Task instructions:
Among the entries below, find the line with "blue duck [336,237,404,308]" and the line with "red donut [309,148,342,168]". Return exactly those lines and every line between them, but no pictures.

Image change detection data
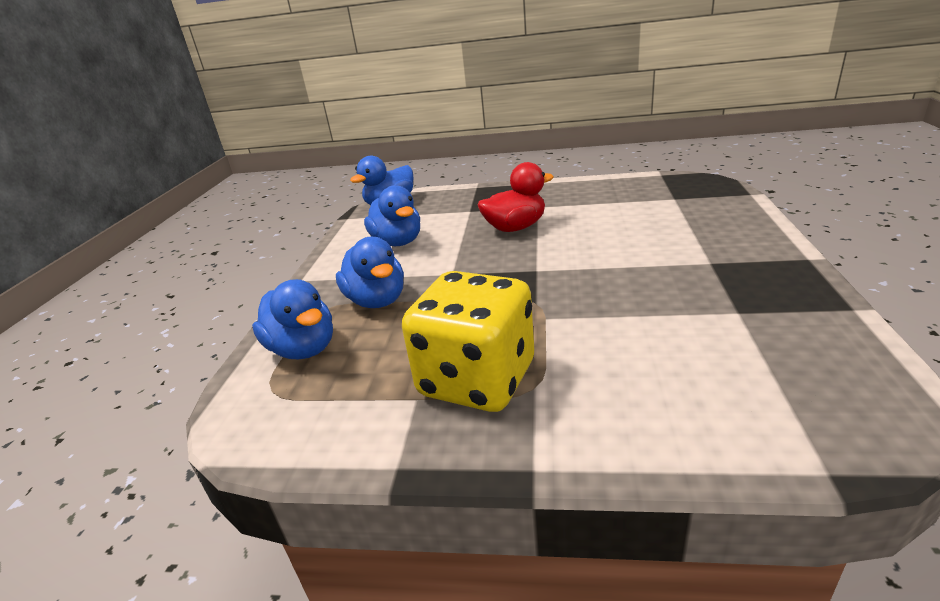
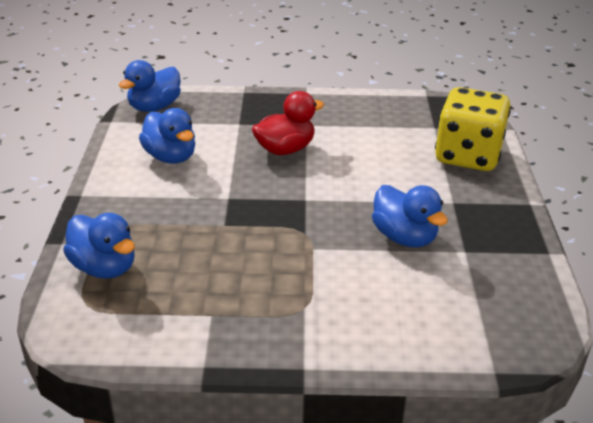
camera: 10 degrees left, 5 degrees up
blue duck [336,237,404,308] -> blue duck moved to [372,185,448,247]
yellow dice [402,271,534,412] -> yellow dice moved to [435,87,511,171]

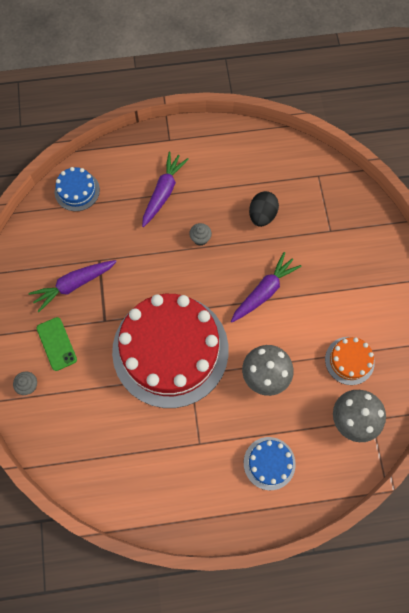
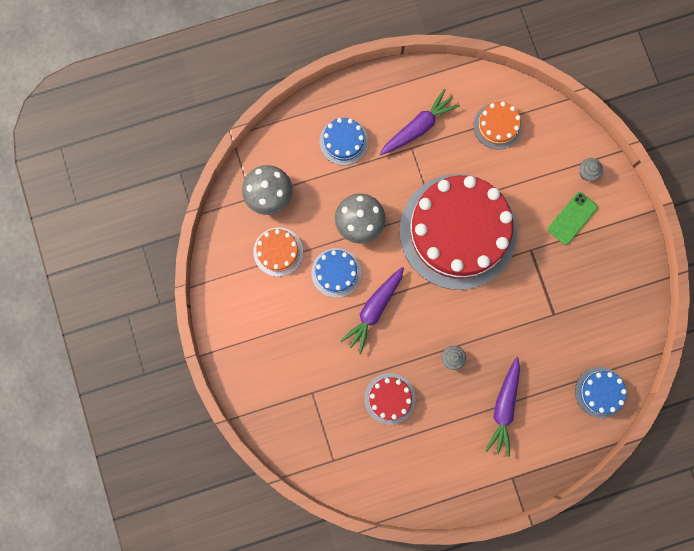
camera: 170 degrees right, 10 degrees up
purple carrot [29,260,117,312] -> purple carrot moved to [380,89,460,155]
green phone [37,317,77,371] -> green phone turned 75 degrees clockwise [548,192,598,245]
black egg [249,191,279,227] -> red cake [364,373,415,425]
none -> blue cake [311,248,361,298]
none -> orange cake [474,102,522,150]

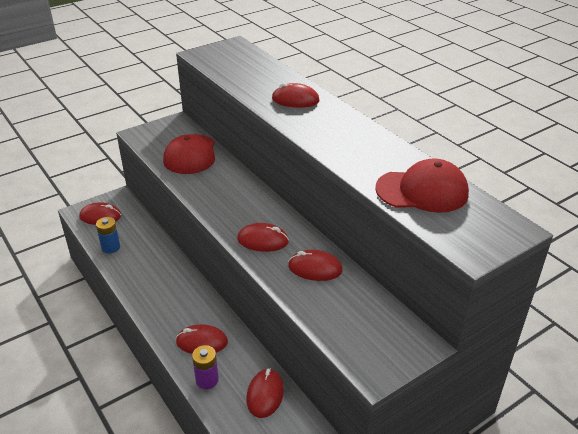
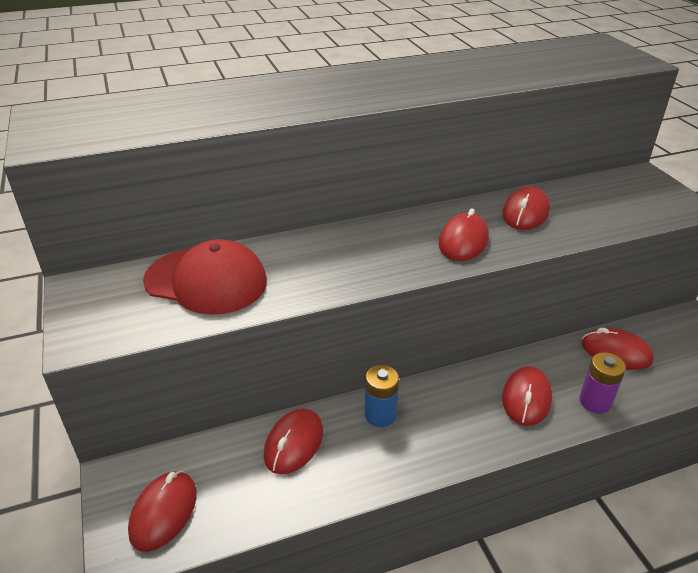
camera: 75 degrees left, 0 degrees up
blue battery [96,217,120,254] -> blue battery moved to [365,365,399,427]
red mouse [272,83,320,108] -> red mouse moved to [264,408,323,474]
red cap [375,158,469,213] -> none

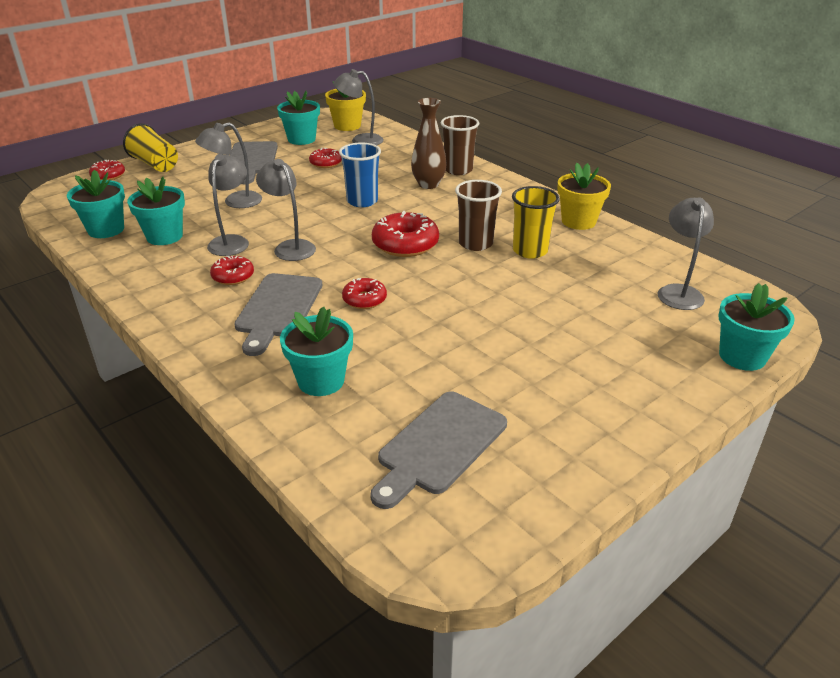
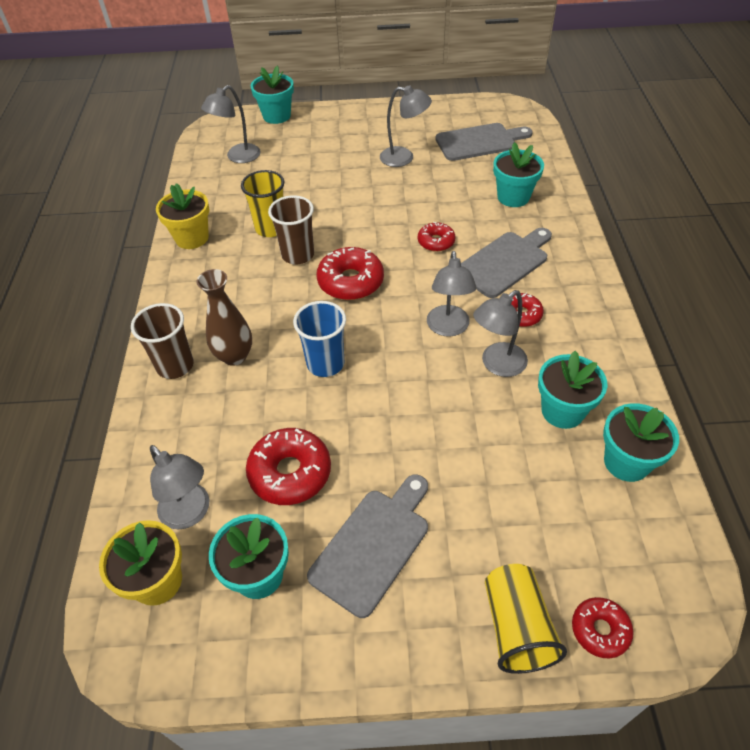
camera: 140 degrees left, 15 degrees up
grey lamp [195,122,262,208] -> grey lamp moved to [380,85,432,167]
red donut [309,148,342,168] -> red donut [246,428,331,505], size x1.69

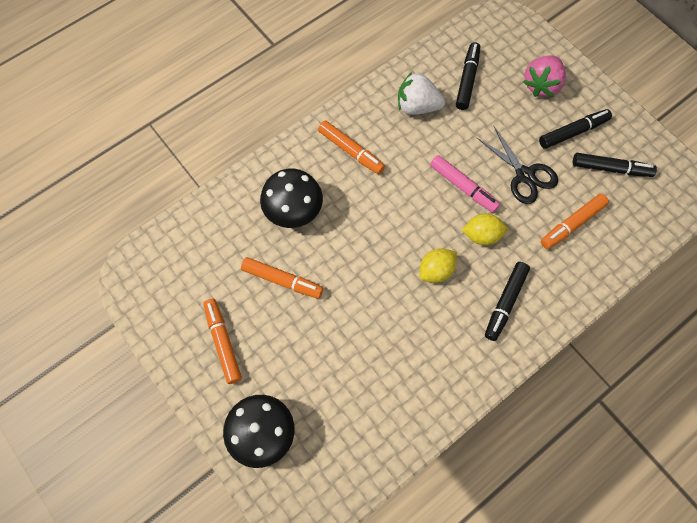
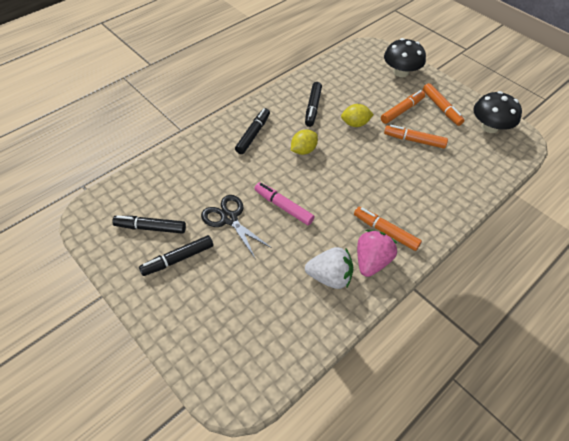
camera: 175 degrees right, 15 degrees down
black mushroom [260,169,323,228] -> black mushroom moved to [473,91,522,133]
black marker [456,42,480,110] -> black marker moved to [305,82,322,127]
yellow lemon [462,214,508,245] -> yellow lemon moved to [341,104,374,127]
pink strawberry [523,56,566,97] -> pink strawberry moved to [357,230,398,277]
orange marker [541,194,609,249] -> orange marker moved to [381,90,425,124]

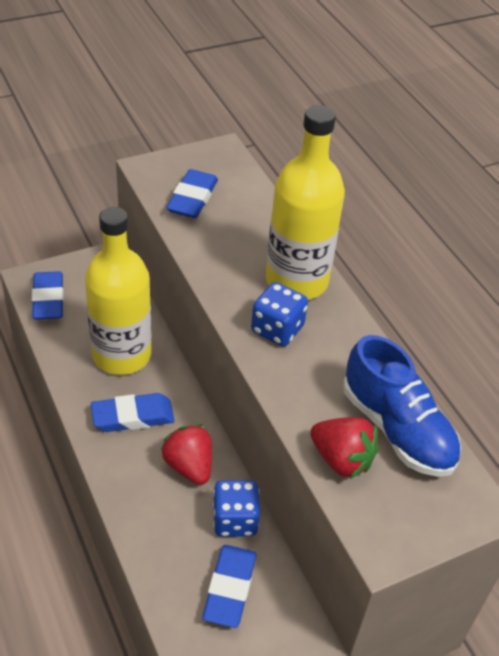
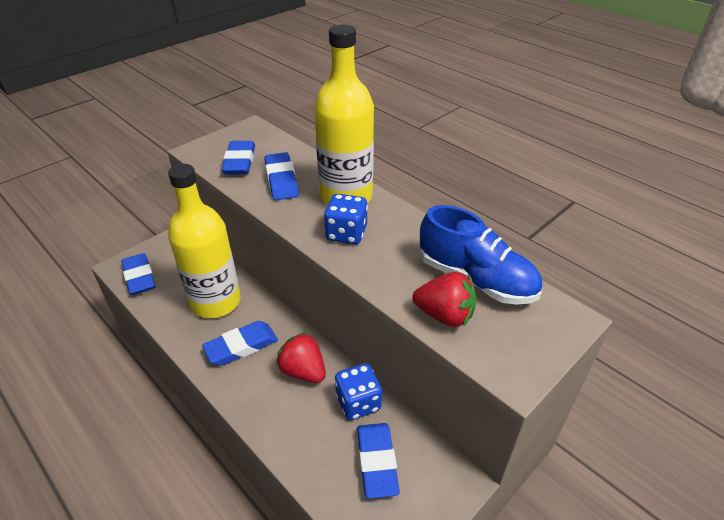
camera: 15 degrees left, 5 degrees down
none -> blue eraser [264,152,299,200]

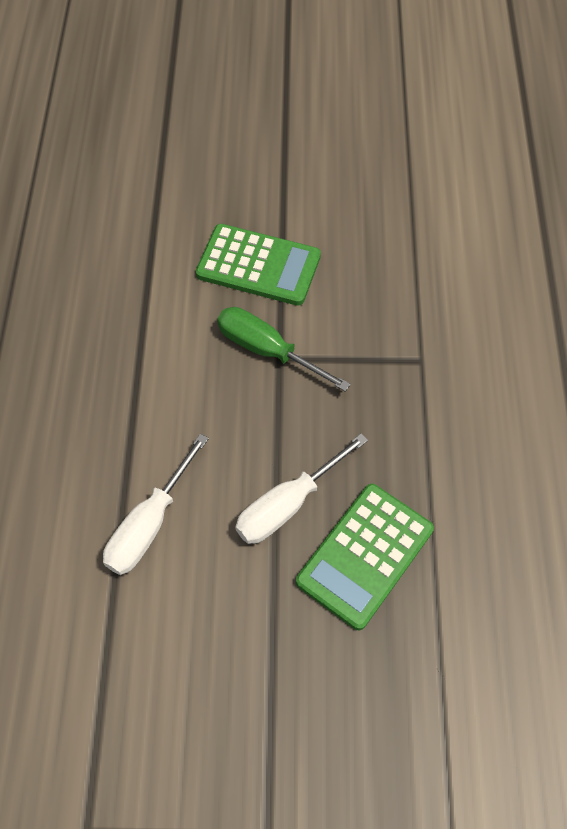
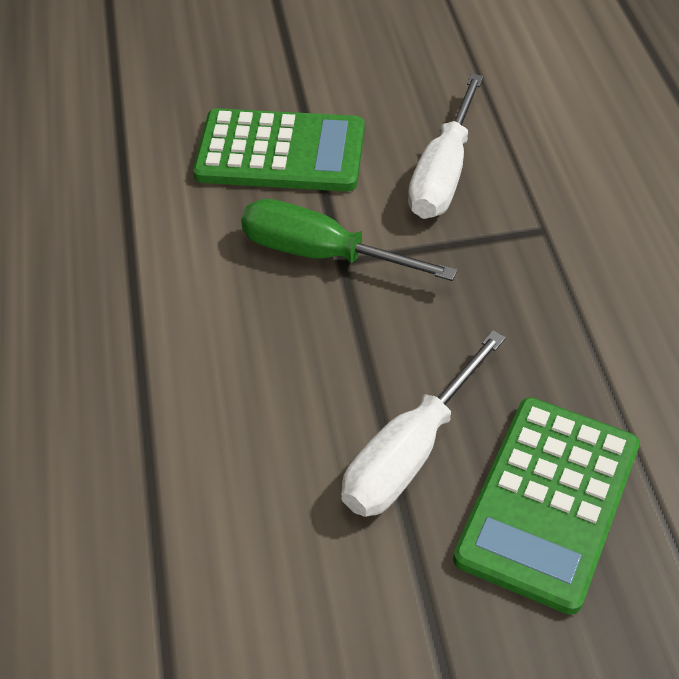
camera: 10 degrees left, 10 degrees down
white screwdriver [103,434,209,575] -> white screwdriver moved to [408,74,483,219]

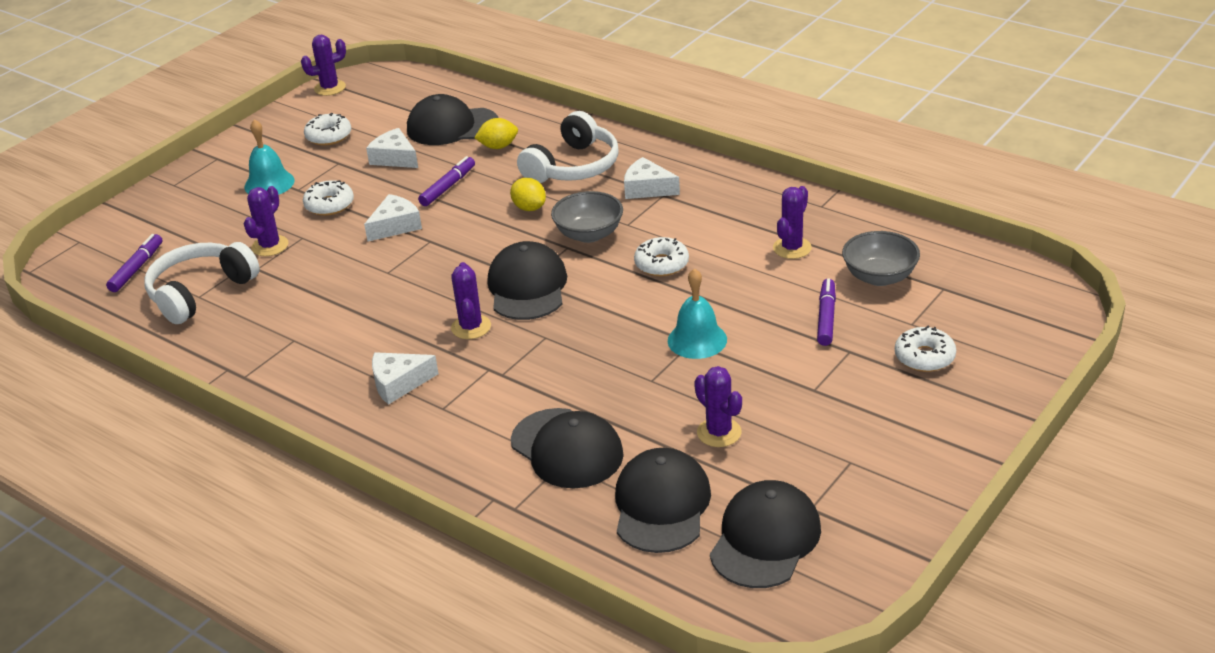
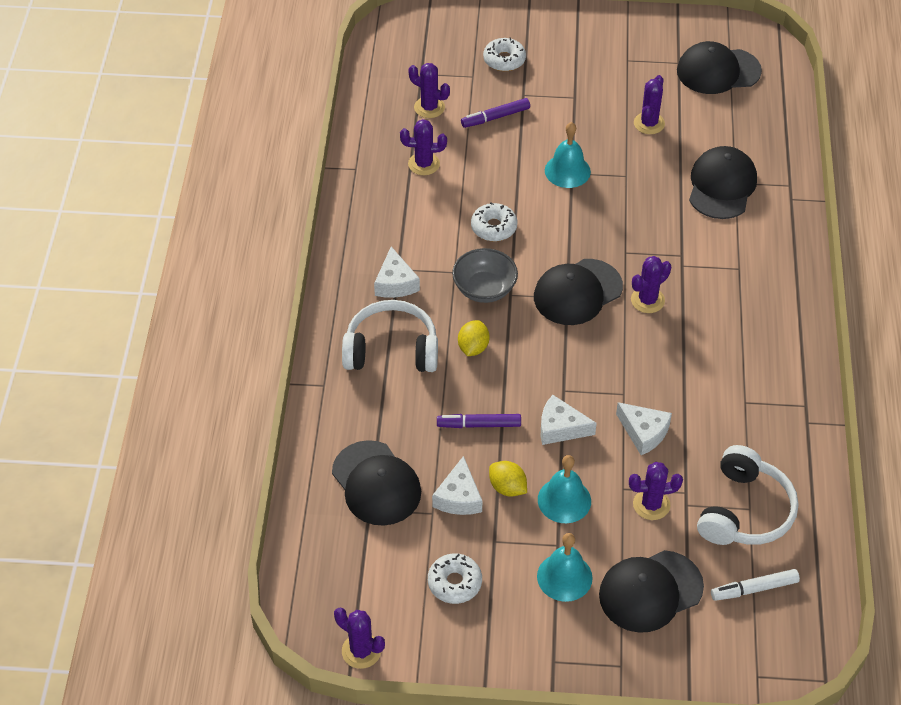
camera: 125 degrees left, 15 degrees up
purple marker [106,234,162,292] -> white marker [711,569,800,601]
white headphones [144,242,260,324] -> white headphones turned 75 degrees counterclockwise [697,445,798,545]
white donut [303,180,354,216] -> turquoise bell [538,455,591,523]
white cheese [372,352,439,405] -> white cheese moved to [616,402,672,455]
yellow lemon [474,118,518,149] -> yellow lemon moved to [489,461,527,497]
black cap [615,448,711,553] -> black cap moved to [599,550,704,633]
grey bowl [842,231,920,286] -> purple cactus [408,63,450,118]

Final answer:
blue duck [336,237,404,308] -> blue duck moved to [372,185,448,247]
yellow dice [402,271,534,412] -> yellow dice moved to [435,87,511,171]

camera: 170 degrees right, 10 degrees up
purple carrot [29,260,117,312] -> purple carrot moved to [380,89,460,155]
green phone [37,317,77,371] -> green phone turned 75 degrees clockwise [548,192,598,245]
black egg [249,191,279,227] -> red cake [364,373,415,425]
none -> blue cake [311,248,361,298]
none -> orange cake [474,102,522,150]

camera: 75 degrees left, 0 degrees up
blue battery [96,217,120,254] -> blue battery moved to [365,365,399,427]
red mouse [272,83,320,108] -> red mouse moved to [264,408,323,474]
red cap [375,158,469,213] -> none

camera: 140 degrees left, 15 degrees up
grey lamp [195,122,262,208] -> grey lamp moved to [380,85,432,167]
red donut [309,148,342,168] -> red donut [246,428,331,505], size x1.69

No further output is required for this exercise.